PROBLEM TO SOLVE: Provide only the number of lines in the records where "none" appears.

================

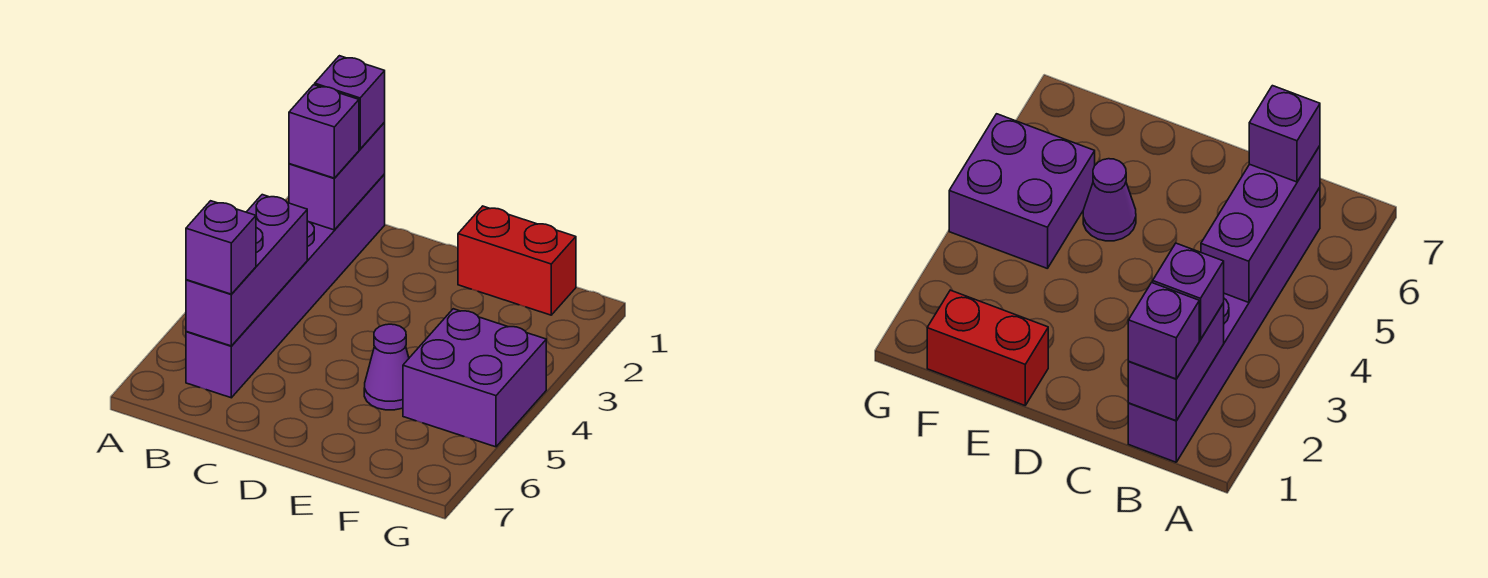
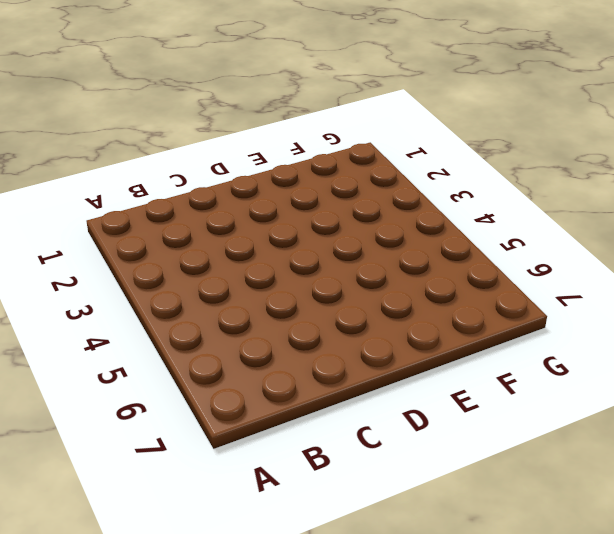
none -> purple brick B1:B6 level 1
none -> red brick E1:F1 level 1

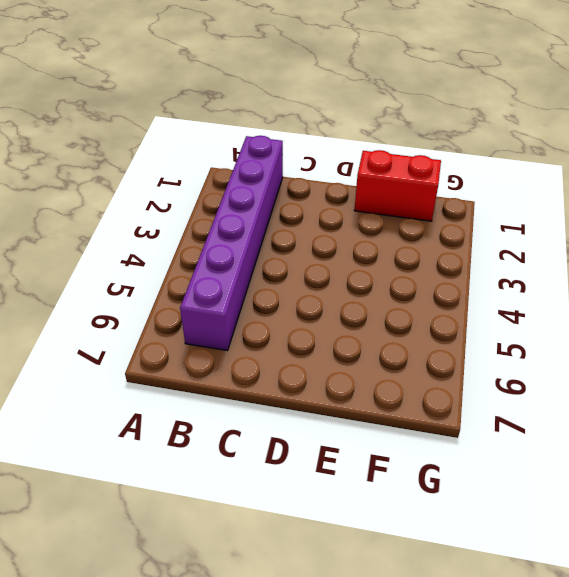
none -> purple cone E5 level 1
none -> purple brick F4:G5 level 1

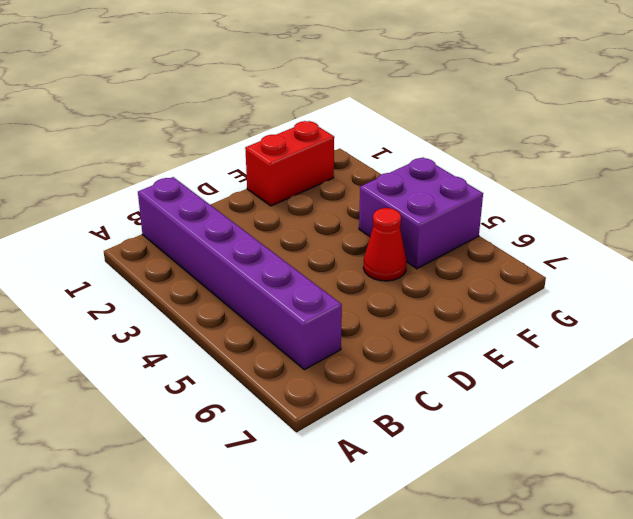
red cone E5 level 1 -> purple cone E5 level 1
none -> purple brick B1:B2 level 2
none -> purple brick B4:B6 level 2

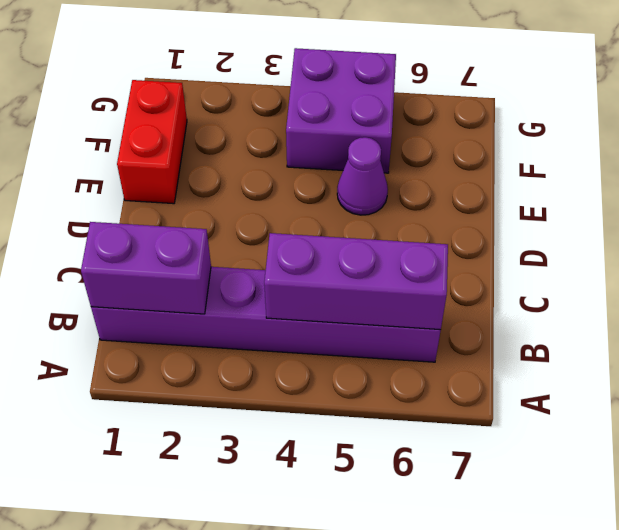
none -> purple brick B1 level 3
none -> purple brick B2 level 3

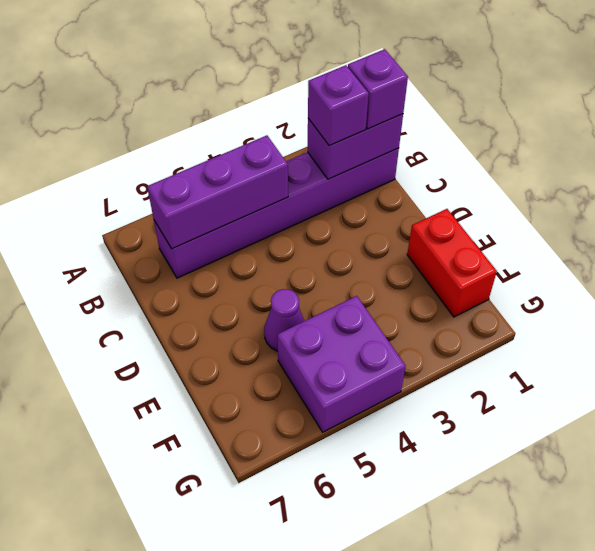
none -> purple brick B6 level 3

================

EXERCISE ANSWER: 9